Gather up every line from the entries below that uses the word "green".

Start of Data

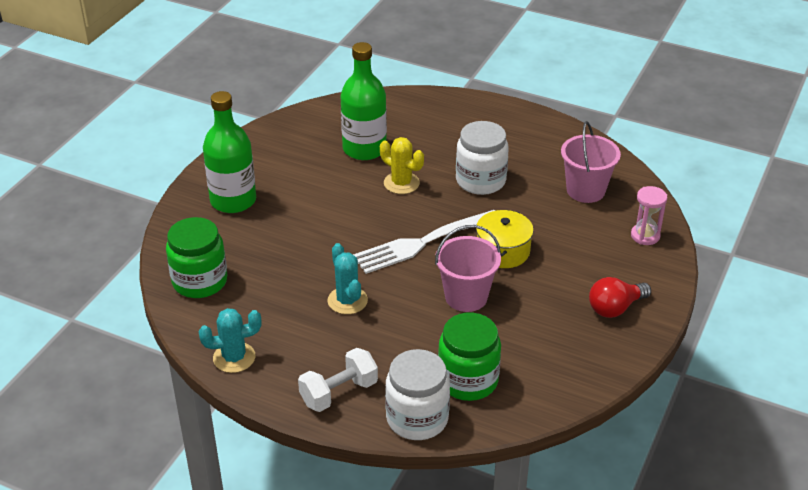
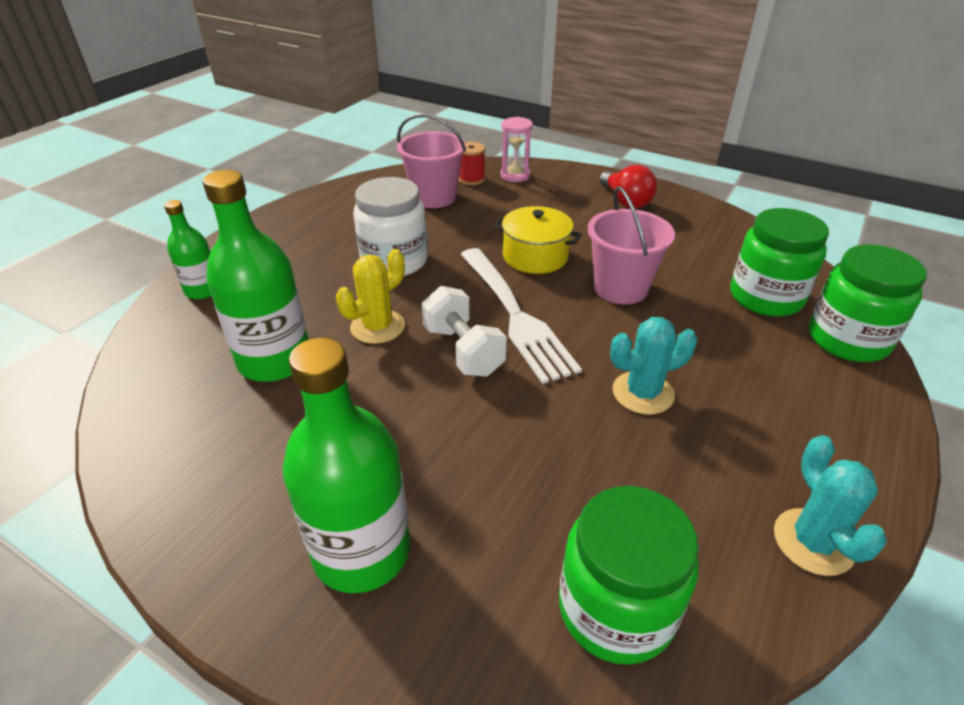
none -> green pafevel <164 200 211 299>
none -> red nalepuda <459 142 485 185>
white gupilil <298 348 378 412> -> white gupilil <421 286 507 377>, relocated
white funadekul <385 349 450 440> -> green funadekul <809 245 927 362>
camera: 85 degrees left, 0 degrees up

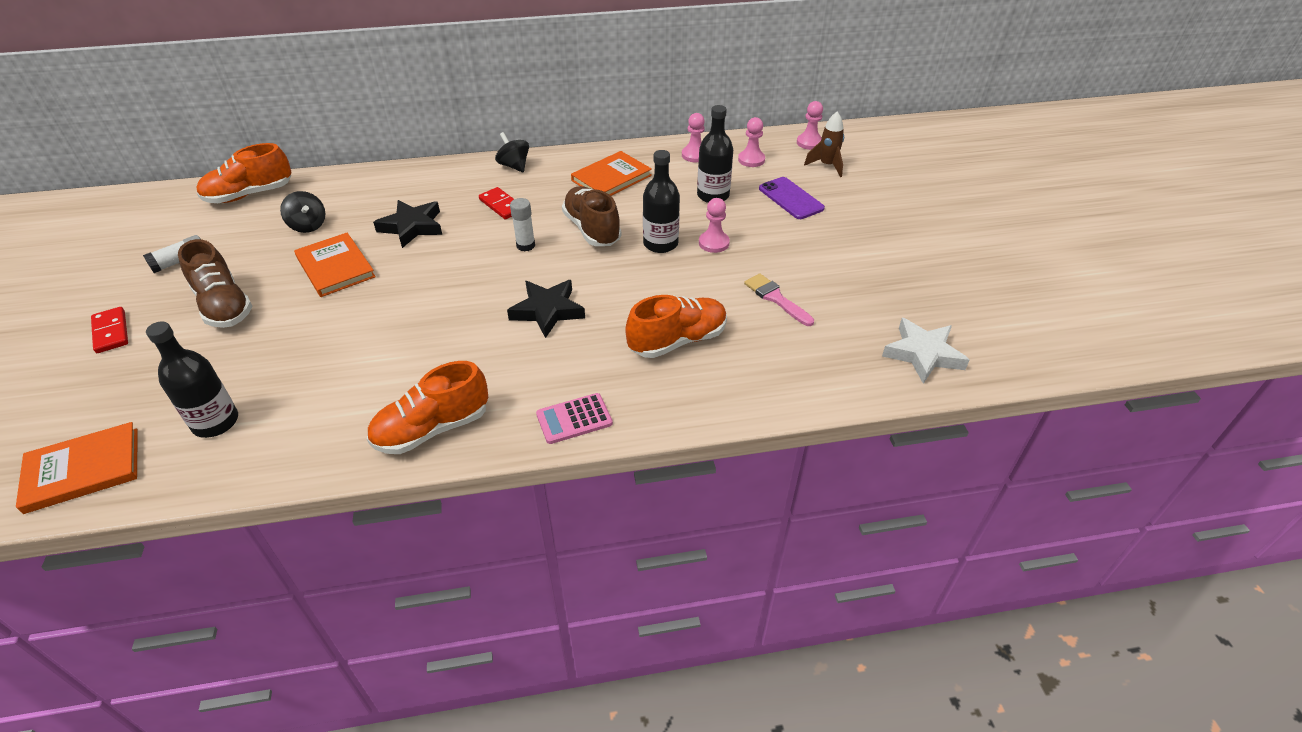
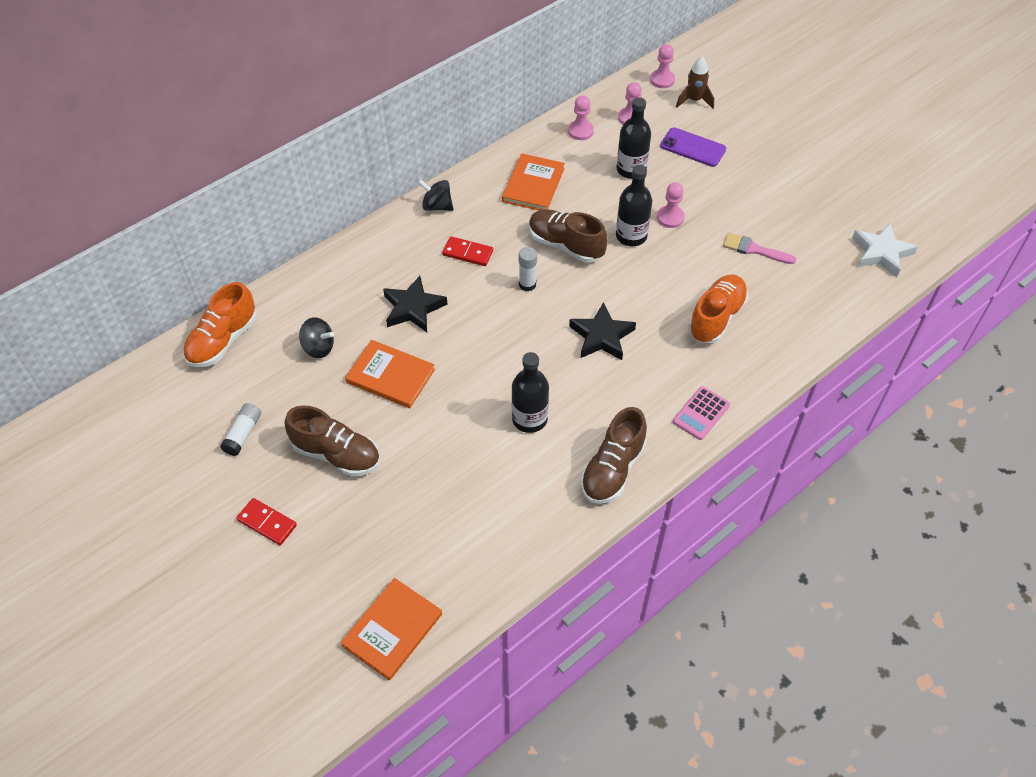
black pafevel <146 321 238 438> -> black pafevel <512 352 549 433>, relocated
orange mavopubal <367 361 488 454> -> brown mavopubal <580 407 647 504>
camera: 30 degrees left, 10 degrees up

End of Data
Start of Data

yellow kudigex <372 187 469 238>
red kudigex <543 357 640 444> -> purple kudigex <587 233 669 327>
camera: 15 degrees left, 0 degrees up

End of Data

◆ **Task solution**
none -> green pafevel <164 200 211 299>
white funadekul <385 349 450 440> -> green funadekul <809 245 927 362>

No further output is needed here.